PROBLEM TO WORK ON:
Write every line below out again exactly, images omitted.
╭─ INPUT DATA
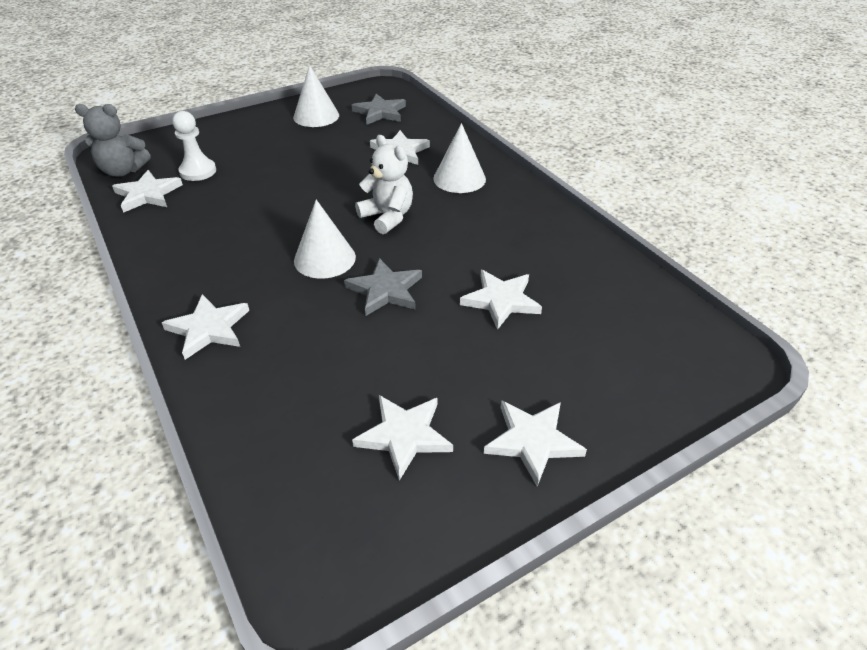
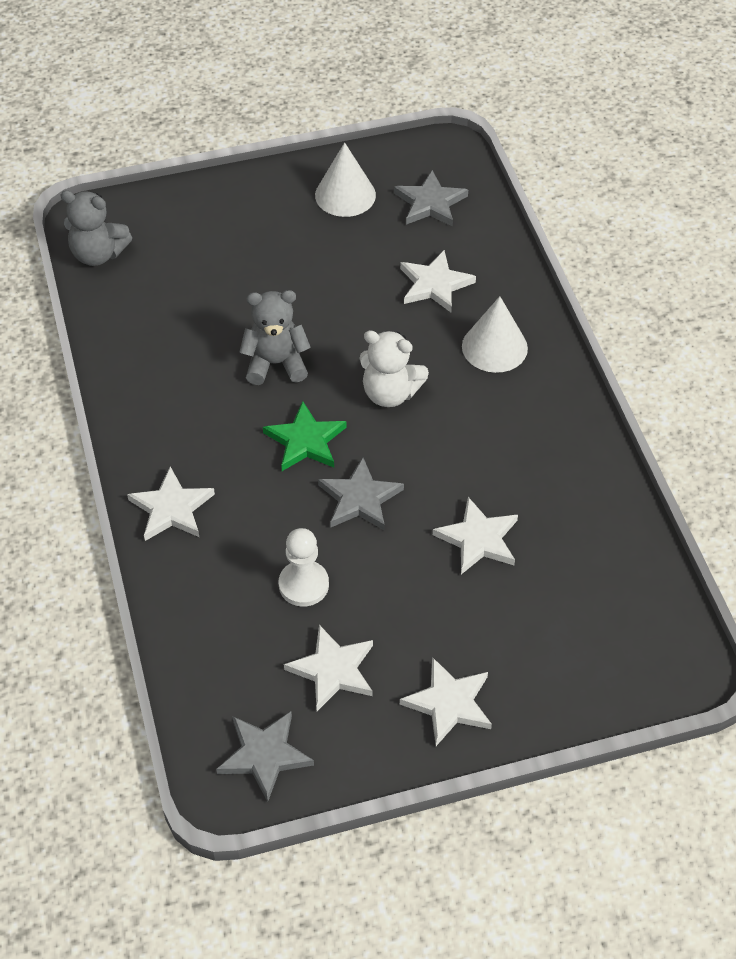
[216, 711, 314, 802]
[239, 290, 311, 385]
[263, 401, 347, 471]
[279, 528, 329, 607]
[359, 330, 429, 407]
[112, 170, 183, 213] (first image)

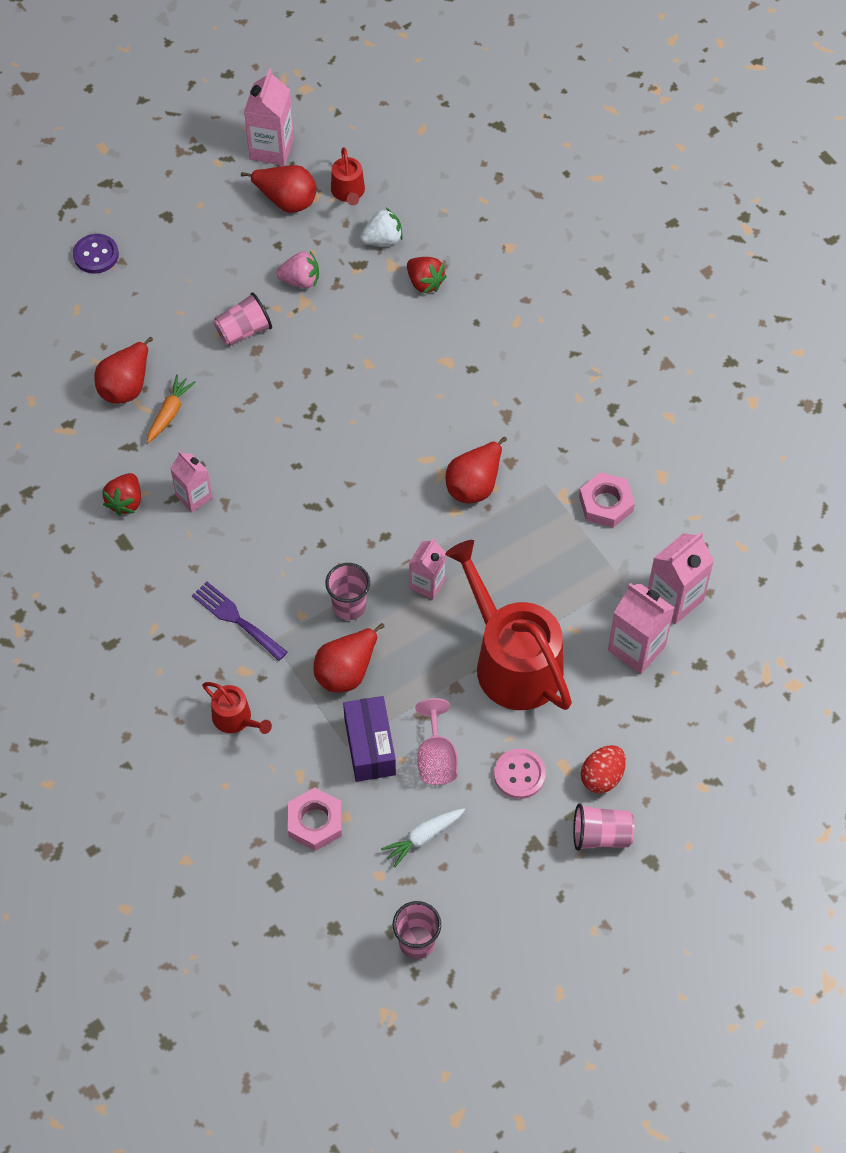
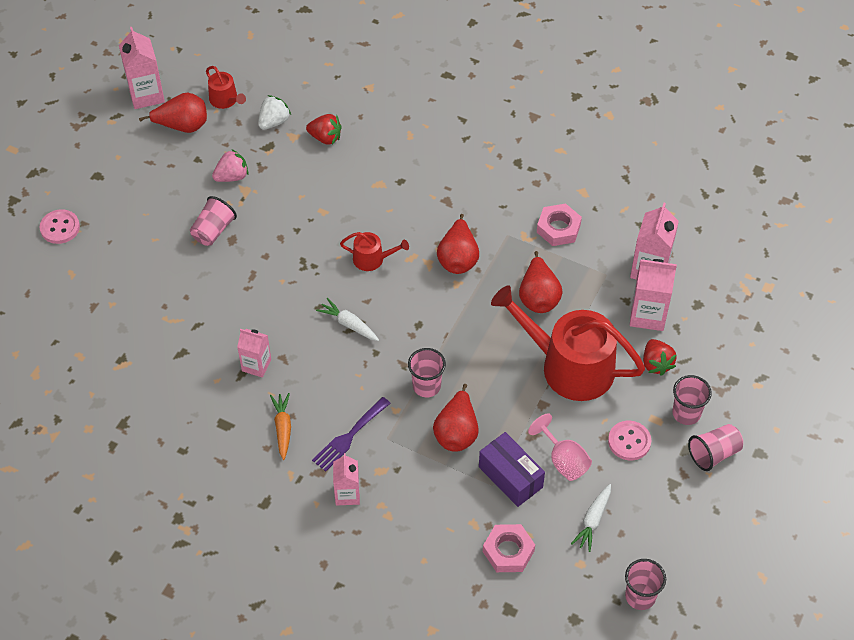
[40, 209, 80, 244]
[270, 393, 291, 460]
[312, 397, 391, 472]
[316, 298, 379, 341]
[333, 453, 360, 506]
[340, 232, 409, 271]
[519, 251, 562, 313]
[643, 339, 677, 376]
[672, 375, 712, 425]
╰─
REPLY:
[216, 711, 314, 802]
[239, 290, 311, 385]
[263, 401, 347, 471]
[279, 528, 329, 607]
[359, 330, 429, 407]
[112, 170, 183, 213] (first image)

[40, 209, 80, 244]
[270, 393, 291, 460]
[312, 397, 391, 472]
[316, 298, 379, 341]
[333, 453, 360, 506]
[340, 232, 409, 271]
[519, 251, 562, 313]
[643, 339, 677, 376]
[672, 375, 712, 425]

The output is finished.